● RECORDS TO USE

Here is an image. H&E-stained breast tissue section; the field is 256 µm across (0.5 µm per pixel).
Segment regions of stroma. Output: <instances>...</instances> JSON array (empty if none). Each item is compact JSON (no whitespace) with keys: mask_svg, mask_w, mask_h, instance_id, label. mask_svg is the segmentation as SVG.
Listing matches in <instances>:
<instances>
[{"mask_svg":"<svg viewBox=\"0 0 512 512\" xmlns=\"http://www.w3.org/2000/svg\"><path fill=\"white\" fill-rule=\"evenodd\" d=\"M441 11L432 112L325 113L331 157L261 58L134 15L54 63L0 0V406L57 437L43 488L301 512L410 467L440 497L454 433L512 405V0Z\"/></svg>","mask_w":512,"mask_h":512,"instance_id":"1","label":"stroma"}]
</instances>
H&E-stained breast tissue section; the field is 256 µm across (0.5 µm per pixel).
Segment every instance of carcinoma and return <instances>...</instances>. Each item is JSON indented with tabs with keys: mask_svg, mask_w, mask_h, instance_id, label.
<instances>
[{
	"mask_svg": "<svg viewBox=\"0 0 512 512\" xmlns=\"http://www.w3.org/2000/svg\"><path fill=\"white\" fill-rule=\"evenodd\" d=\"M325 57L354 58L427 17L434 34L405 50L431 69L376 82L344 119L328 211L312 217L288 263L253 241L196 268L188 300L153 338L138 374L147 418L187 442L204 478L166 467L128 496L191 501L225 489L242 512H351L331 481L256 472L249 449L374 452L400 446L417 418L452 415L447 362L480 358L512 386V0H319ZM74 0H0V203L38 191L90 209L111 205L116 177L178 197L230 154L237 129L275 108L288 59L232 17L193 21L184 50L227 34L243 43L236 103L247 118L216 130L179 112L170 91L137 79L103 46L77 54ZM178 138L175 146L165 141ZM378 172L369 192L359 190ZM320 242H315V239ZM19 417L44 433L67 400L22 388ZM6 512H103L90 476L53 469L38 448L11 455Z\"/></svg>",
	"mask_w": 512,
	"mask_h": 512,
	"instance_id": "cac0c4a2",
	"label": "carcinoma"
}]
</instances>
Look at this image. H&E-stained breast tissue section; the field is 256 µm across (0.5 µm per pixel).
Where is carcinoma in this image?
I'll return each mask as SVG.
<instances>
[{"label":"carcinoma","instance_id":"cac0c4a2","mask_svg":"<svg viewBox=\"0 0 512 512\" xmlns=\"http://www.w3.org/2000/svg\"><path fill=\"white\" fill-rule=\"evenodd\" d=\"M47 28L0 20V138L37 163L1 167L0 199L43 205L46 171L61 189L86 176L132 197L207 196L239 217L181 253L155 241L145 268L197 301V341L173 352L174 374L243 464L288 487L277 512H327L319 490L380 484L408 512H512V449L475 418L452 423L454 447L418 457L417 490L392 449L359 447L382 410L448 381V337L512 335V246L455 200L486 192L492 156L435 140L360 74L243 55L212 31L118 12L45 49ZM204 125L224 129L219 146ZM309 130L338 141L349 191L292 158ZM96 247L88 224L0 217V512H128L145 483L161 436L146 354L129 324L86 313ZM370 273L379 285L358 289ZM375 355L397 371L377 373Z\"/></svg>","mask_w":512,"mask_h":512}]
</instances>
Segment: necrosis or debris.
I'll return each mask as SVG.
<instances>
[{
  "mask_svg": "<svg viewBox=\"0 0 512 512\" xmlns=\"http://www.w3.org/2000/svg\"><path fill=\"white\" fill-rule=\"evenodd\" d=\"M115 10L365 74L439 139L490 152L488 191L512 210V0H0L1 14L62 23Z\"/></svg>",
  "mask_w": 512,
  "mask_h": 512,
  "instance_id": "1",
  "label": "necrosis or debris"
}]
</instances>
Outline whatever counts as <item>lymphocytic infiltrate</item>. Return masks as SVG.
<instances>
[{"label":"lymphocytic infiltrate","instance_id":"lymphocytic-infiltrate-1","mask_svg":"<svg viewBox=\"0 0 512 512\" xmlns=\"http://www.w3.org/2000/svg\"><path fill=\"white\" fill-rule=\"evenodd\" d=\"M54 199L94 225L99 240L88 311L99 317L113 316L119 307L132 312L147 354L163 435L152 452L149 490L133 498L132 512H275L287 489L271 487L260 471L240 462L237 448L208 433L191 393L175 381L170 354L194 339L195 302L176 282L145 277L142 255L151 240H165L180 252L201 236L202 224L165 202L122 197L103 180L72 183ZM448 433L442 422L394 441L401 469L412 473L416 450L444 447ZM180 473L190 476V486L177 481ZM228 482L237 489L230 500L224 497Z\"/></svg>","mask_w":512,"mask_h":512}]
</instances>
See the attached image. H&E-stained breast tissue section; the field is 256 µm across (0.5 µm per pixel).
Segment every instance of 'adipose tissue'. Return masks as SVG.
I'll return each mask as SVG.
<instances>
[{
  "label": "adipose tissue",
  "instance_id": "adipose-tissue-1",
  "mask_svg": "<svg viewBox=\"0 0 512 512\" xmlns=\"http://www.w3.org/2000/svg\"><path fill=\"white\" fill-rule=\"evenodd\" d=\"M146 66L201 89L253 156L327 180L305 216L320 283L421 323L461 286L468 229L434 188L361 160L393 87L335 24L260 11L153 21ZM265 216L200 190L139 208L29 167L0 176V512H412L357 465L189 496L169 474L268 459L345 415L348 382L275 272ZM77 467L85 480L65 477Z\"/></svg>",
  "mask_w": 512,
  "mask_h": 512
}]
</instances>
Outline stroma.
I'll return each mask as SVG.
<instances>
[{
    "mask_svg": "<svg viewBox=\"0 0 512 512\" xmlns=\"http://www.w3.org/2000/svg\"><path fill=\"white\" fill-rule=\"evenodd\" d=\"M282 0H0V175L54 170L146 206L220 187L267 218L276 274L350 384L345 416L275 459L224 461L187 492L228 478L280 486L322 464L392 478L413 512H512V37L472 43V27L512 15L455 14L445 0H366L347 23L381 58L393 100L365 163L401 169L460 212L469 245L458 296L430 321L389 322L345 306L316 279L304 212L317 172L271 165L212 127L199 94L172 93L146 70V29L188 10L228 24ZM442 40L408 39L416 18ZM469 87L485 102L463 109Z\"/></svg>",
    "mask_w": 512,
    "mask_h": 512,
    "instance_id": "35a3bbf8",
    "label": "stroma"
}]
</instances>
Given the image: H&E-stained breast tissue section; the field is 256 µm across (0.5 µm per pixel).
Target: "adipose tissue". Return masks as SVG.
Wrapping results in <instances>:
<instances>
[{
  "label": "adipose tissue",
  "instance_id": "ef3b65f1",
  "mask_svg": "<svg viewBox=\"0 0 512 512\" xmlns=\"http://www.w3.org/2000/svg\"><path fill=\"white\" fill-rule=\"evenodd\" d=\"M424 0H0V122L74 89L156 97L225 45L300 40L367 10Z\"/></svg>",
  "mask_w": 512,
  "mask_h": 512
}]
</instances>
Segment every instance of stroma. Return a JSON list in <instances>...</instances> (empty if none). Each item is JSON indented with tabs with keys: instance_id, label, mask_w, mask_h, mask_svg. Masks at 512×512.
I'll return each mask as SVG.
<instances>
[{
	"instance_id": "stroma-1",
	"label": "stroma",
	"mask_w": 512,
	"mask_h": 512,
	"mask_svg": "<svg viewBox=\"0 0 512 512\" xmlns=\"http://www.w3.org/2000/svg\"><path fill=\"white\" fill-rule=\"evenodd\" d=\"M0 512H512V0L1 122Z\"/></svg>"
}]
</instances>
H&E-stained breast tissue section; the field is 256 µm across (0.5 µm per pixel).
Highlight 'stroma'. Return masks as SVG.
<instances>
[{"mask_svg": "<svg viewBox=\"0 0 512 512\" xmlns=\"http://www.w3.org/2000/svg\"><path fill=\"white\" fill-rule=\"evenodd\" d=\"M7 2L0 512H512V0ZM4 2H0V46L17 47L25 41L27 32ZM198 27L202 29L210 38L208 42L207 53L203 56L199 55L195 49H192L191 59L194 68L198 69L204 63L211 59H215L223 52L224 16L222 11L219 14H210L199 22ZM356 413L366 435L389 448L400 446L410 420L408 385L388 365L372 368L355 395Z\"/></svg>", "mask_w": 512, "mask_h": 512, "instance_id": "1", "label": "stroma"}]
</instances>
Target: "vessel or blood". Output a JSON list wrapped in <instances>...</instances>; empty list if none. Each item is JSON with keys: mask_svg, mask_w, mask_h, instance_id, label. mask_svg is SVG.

● AIM
Scan the material above. Extract every line in which the word "pixel" occurs.

● EXERCISE ANSWER
Here is an image. H&E-stained breast tissue section; the field is 256 µm across (0.5 µm per pixel).
H&E-stained breast tissue section; the field is 256 µm across (0.5 µm per pixel).
Look at this image. H&E-stained breast tissue section; the field is 256 µm across (0.5 µm per pixel).
See the attached image. H&E-stained breast tissue section; the field is 256 µm across (0.5 µm per pixel).
Given the image: H&E-stained breast tissue section; the field is 256 µm across (0.5 µm per pixel).
H&E-stained breast tissue section; the field is 256 µm across (0.5 µm per pixel).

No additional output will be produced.